Information supplied:
———

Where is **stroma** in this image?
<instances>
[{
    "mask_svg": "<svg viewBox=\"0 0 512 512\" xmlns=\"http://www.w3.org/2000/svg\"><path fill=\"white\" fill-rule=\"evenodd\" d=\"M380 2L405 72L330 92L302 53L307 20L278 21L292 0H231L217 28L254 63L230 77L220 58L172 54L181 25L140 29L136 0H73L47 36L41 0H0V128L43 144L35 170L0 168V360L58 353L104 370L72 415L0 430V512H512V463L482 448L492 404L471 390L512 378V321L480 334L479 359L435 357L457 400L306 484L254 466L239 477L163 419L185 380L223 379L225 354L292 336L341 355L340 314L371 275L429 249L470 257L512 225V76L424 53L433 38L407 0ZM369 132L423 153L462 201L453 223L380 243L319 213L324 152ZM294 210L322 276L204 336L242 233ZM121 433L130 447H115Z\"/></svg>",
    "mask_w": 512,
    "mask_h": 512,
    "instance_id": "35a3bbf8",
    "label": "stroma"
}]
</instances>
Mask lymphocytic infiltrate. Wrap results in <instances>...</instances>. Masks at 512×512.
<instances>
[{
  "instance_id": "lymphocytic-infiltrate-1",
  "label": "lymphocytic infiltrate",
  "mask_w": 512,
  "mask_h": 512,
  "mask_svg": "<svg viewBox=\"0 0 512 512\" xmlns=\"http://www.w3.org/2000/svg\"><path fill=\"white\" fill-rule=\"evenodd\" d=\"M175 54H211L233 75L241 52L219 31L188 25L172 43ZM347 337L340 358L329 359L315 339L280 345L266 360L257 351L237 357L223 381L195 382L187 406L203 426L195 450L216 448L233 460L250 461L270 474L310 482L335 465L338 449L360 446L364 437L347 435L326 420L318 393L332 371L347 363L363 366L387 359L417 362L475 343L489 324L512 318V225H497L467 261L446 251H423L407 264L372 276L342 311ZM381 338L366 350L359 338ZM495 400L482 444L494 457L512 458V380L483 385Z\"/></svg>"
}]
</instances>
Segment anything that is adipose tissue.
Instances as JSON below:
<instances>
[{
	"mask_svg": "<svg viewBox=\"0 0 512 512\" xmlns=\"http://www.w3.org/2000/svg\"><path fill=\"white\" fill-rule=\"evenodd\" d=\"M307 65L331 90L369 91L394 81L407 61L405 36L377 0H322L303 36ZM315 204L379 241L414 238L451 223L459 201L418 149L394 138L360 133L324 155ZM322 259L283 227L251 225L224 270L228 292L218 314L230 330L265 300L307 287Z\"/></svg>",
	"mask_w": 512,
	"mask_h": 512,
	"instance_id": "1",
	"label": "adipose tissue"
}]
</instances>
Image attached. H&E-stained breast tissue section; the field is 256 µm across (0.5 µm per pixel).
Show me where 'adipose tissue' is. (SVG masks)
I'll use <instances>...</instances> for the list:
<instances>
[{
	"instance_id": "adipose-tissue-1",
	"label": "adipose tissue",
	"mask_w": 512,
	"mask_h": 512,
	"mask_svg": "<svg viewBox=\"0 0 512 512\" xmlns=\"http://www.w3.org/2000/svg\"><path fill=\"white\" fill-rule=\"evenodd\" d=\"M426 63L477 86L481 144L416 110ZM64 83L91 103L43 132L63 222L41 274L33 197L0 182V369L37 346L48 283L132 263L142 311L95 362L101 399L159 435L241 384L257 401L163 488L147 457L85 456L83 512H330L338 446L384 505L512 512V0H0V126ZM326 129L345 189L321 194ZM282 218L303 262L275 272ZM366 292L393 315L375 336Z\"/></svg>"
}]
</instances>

———

Instructions for the task: From the listing above, report the number of lines containing the string "infiltrate", without any accompanying remarks.

Finished answer: 3